*Records for this task*
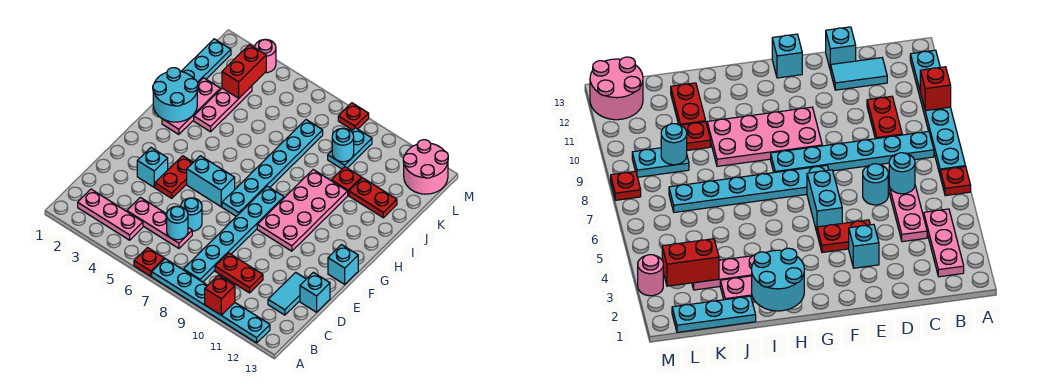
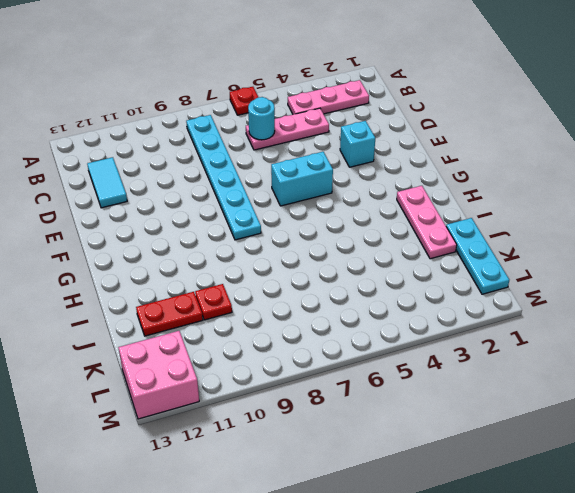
pink brick L12:M13 level 1 -> pink round brick L12:M13 level 1
none -> cyan plate A7:A12 level 1
none -> red plate C9:C10 level 1
none -> cyan round brick D6 level 1

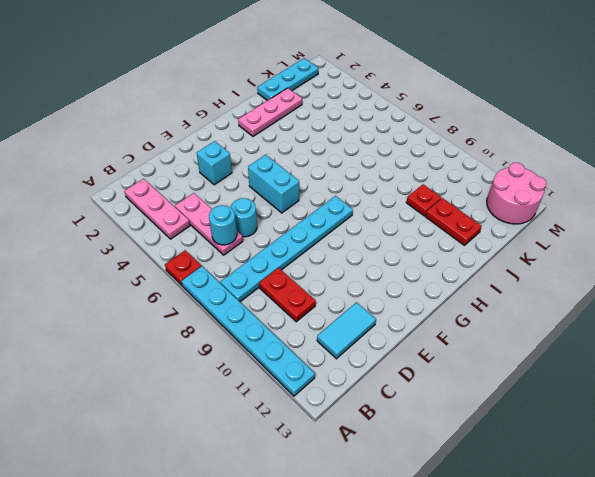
none -> cyan brick D13 level 1
none -> red plate E4:F4 level 1
none -> cyan plate F7:K7 level 1

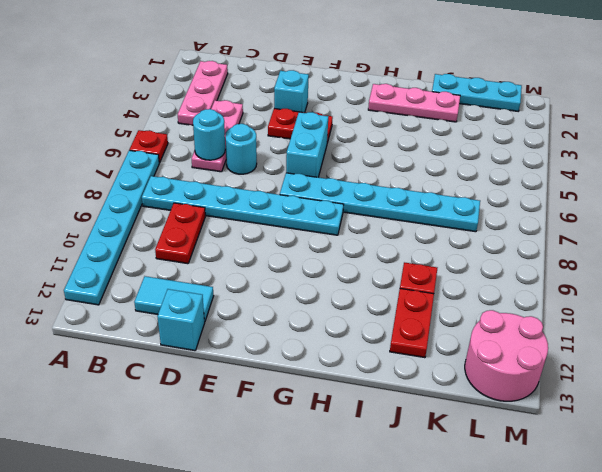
none -> pink plate F9:I10 level 1
none -> cyan brick F13 level 1
none -> pink plate I3:K3 level 1

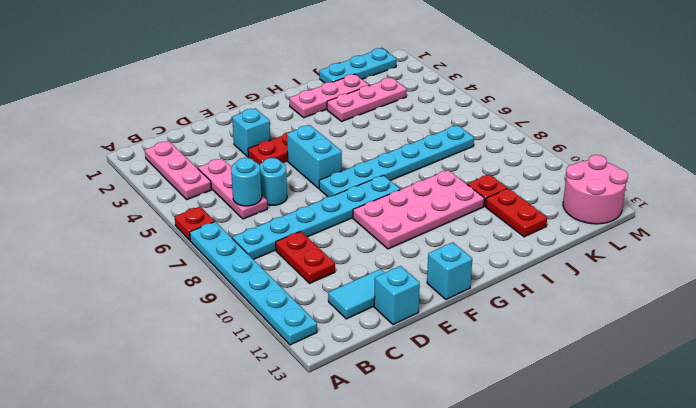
none -> cyan plate K9:L9 level 1
none -> pink round brick M3 level 1
none -> red plate M8 level 1

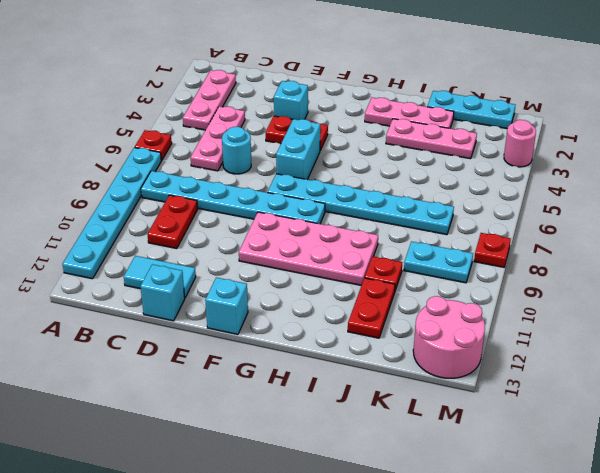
none -> red brick A10 level 2
none -> cyan round brick C6 level 2
none -> cyan round brick H1:I2 level 2

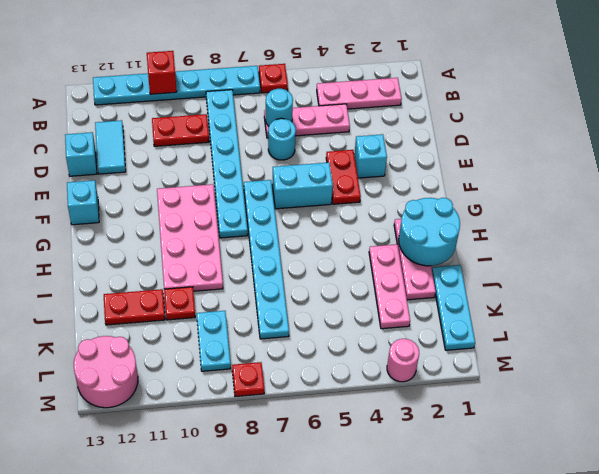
none -> red brick K3:L3 level 2
none -> cyan round brick K9 level 2

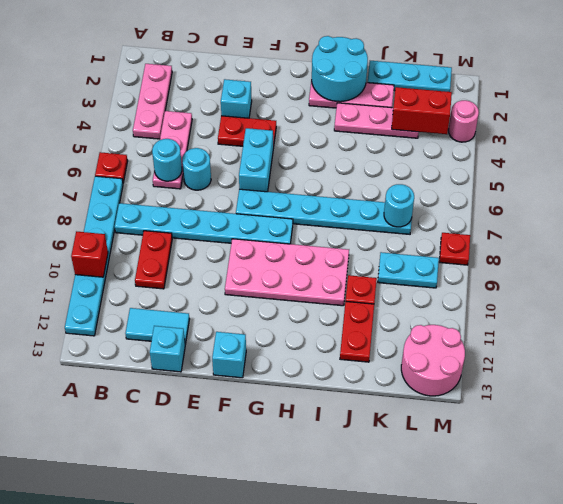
cyan round brick K7 level 2 -> cyan round brick K9 level 2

*Aim of the exercise*
With pictures omitted, restate exactly every line from the one containing "none -> red plate E4:F4 level 1" through the last line of the material, inclusive.

*Solution to this task*
none -> red plate E4:F4 level 1
none -> cyan plate F7:K7 level 1

none -> pink plate F9:I10 level 1
none -> cyan brick F13 level 1
none -> pink plate I3:K3 level 1

none -> cyan plate K9:L9 level 1
none -> pink round brick M3 level 1
none -> red plate M8 level 1

none -> red brick A10 level 2
none -> cyan round brick C6 level 2
none -> cyan round brick H1:I2 level 2

none -> red brick K3:L3 level 2
none -> cyan round brick K9 level 2

cyan round brick K7 level 2 -> cyan round brick K9 level 2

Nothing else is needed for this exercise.